►

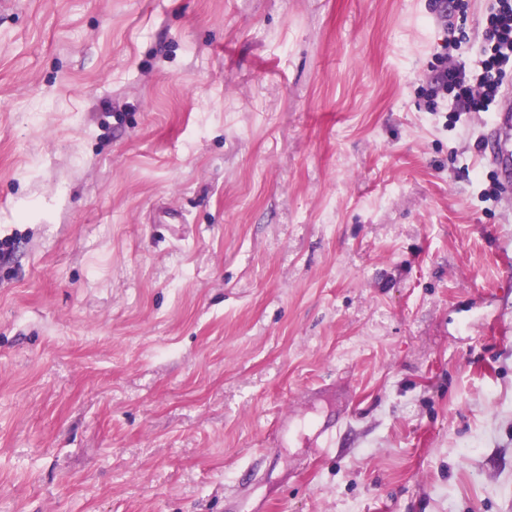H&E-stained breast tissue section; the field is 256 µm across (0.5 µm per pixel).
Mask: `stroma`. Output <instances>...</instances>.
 Masks as SVG:
<instances>
[{
  "mask_svg": "<svg viewBox=\"0 0 512 512\" xmlns=\"http://www.w3.org/2000/svg\"><path fill=\"white\" fill-rule=\"evenodd\" d=\"M465 2L0 10V512H512L494 117L423 93Z\"/></svg>",
  "mask_w": 512,
  "mask_h": 512,
  "instance_id": "obj_1",
  "label": "stroma"
}]
</instances>
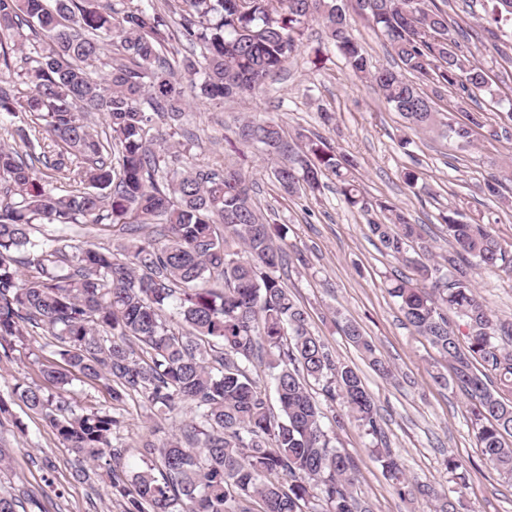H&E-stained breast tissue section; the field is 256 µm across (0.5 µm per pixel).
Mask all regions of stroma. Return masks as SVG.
Segmentation results:
<instances>
[{
    "label": "stroma",
    "mask_w": 512,
    "mask_h": 512,
    "mask_svg": "<svg viewBox=\"0 0 512 512\" xmlns=\"http://www.w3.org/2000/svg\"><path fill=\"white\" fill-rule=\"evenodd\" d=\"M352 35L363 44L376 68H395L396 61L372 21L356 0H345ZM452 28L480 34L483 44L476 57L482 63L495 97L469 100L453 88L435 89L437 107L457 120L480 111L489 125L512 119V38L486 33L480 0H444ZM333 115L324 123L323 112ZM280 124L291 145L299 135L320 136L334 150L356 161L355 174L370 201L389 200L403 207L413 223L421 225L436 255L455 251L440 216L458 208L466 217L486 218L503 245L512 249V141L477 136L472 148L459 149L453 139L422 129L408 128L404 118L388 106L367 82L356 78L342 56L328 44L322 25L311 23L296 56L286 70L256 97L224 103L191 99L182 126L195 134L190 145L194 163L223 168L237 157L227 140L245 117ZM274 159L249 156L245 165L255 181L254 200L271 222L288 227V270L283 283L306 309L315 335L320 336L342 364L355 368L374 397L391 453L407 475L445 491L457 500L458 512H512V477L484 458L471 424V401L458 388L438 385L434 374H449L447 358L403 323L395 300L383 286L401 266L369 231L366 213L349 207L327 181L317 196H289L271 172ZM419 171L418 187L406 185L400 172ZM497 176L504 185L500 197L482 192L486 179ZM478 294L501 319L512 321V280L484 269L472 271ZM359 324L391 367L383 378L342 336L339 322ZM48 333L14 340L0 351V390L15 384H42V347ZM67 401L73 409L111 405L120 422L123 475L145 469L141 453L146 440H162L188 421V410L170 416L154 415L136 400L112 405L99 386L74 381ZM325 416H340L333 443L357 464L356 490L373 512H430L425 498L402 500L372 454L378 439L354 419L341 416L339 404L322 402ZM0 446L10 455V468L0 476V488L24 487L38 499L39 512H126L127 499L111 480L96 473L77 482L71 477L74 455L52 433L42 415L11 405L0 415ZM466 460V488H459L446 467L448 457Z\"/></svg>",
    "instance_id": "stroma-1"
}]
</instances>
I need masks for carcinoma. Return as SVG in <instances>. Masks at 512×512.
I'll return each mask as SVG.
<instances>
[{
	"instance_id": "carcinoma-1",
	"label": "carcinoma",
	"mask_w": 512,
	"mask_h": 512,
	"mask_svg": "<svg viewBox=\"0 0 512 512\" xmlns=\"http://www.w3.org/2000/svg\"><path fill=\"white\" fill-rule=\"evenodd\" d=\"M0 0V116L17 127L18 151L0 144V345L41 328L45 385L0 393V414L20 401L47 420L75 455L72 478L120 466V421L111 407L72 410L65 394L75 380L103 386L115 403L137 395L169 415L192 419L142 453L152 459L133 473L127 512H371L354 490L355 465L333 445L310 383L339 402L370 434L382 427L360 375L336 362L307 312L277 275L287 261V228L271 224L253 200L243 167L221 172L182 167L160 175L180 152L174 140L189 103L164 53L188 45L184 70L199 76L206 101L265 90L286 68L310 23L352 73L369 82L411 125L454 139L465 150L473 132L512 141V126L486 125L482 113L461 123L442 113L419 83L460 90L469 99L493 94L482 64L451 36L448 12L435 0H356L385 37L401 68L372 69L349 31L340 0H181L180 20L153 0ZM488 23L512 28V0H487ZM102 115L108 132L87 122ZM229 145L247 160L253 149L279 159L273 176L289 195H316L322 178L336 181L348 206L369 211L354 161L321 139L294 150L283 129L247 118ZM55 174L77 186L60 196ZM372 235L410 274L384 282L405 325L448 358L450 376L436 382L474 401L472 423L486 460L512 476V322L494 319L472 285L473 265L512 274V250L488 224L441 216L456 248L475 259L436 260L432 246L398 206L378 204ZM58 234L38 239L36 221ZM72 224H121L125 241L68 252ZM459 323L448 324V312ZM343 335L381 377L389 364L361 327ZM273 371V410L254 370ZM498 379L494 387L490 376ZM377 460L403 499L427 498L433 512H455L448 495L415 484L390 452ZM25 489L0 490V512H28Z\"/></svg>"
}]
</instances>
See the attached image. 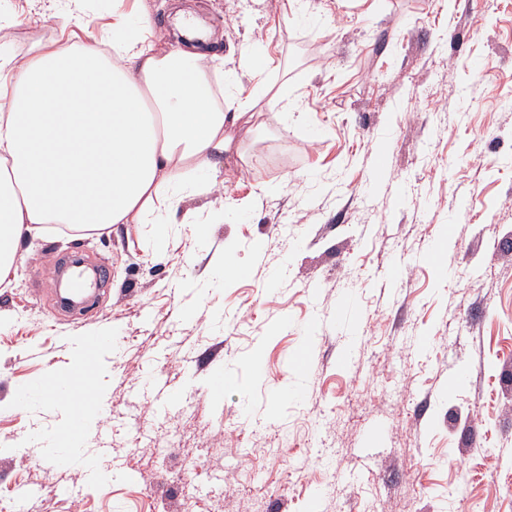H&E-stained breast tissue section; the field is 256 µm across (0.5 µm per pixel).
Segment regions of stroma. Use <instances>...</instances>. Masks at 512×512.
<instances>
[{
    "mask_svg": "<svg viewBox=\"0 0 512 512\" xmlns=\"http://www.w3.org/2000/svg\"><path fill=\"white\" fill-rule=\"evenodd\" d=\"M181 10L214 89L267 83L261 125L174 223L24 241L0 285V512H512V0H0L20 62L78 15L99 37L149 16L162 45ZM75 252L111 273L82 315L52 301ZM88 335L122 342L88 365ZM52 377L107 406L97 473L31 444L65 401L14 408Z\"/></svg>",
    "mask_w": 512,
    "mask_h": 512,
    "instance_id": "obj_1",
    "label": "stroma"
}]
</instances>
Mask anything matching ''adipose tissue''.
I'll return each mask as SVG.
<instances>
[{"label":"adipose tissue","mask_w":512,"mask_h":512,"mask_svg":"<svg viewBox=\"0 0 512 512\" xmlns=\"http://www.w3.org/2000/svg\"><path fill=\"white\" fill-rule=\"evenodd\" d=\"M150 29L143 18L105 46L47 41L21 64L0 53V282L45 225L157 224L200 193L193 173L220 183L227 127L252 121L268 88L216 102L207 54L157 49Z\"/></svg>","instance_id":"ef3b65f1"}]
</instances>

◄

[Instructions to follow]
Read through the entries and copy every line that includes "regions".

[Worked answer]
Mask all regions of stroma. Return masks as SVG.
Segment regions of stroma. Use <instances>...</instances>. Masks at 512×512.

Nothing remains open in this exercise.